+++ STORED DATA +++

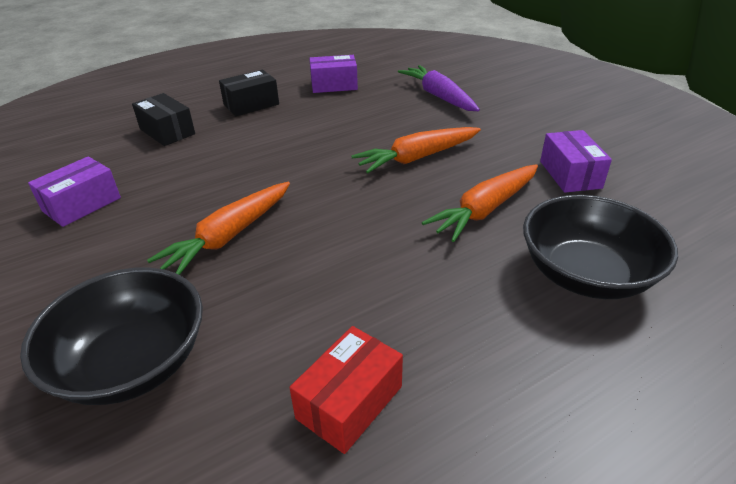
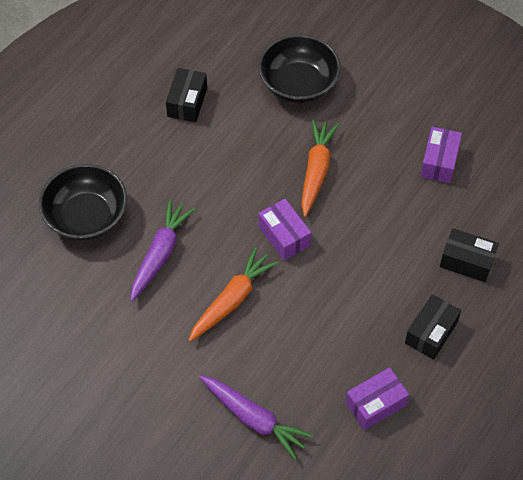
camera: 155 degrees right, 20 degrees up
(349, 402) = (187, 102): red box -> black box
(485, 210) = (160, 254): orange carrot -> purple carrot
(570, 174) = (104, 320): purple box -> purple box (284, 236)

+++

- [YOUR GOAL]:
Restate the material above word for word, omitting the pictures.

- [ANSWER SPACE]:
camera: 155 degrees right, 20 degrees up
(349, 402) = (187, 102): red box -> black box
(485, 210) = (160, 254): orange carrot -> purple carrot
(570, 174) = (104, 320): purple box -> purple box (284, 236)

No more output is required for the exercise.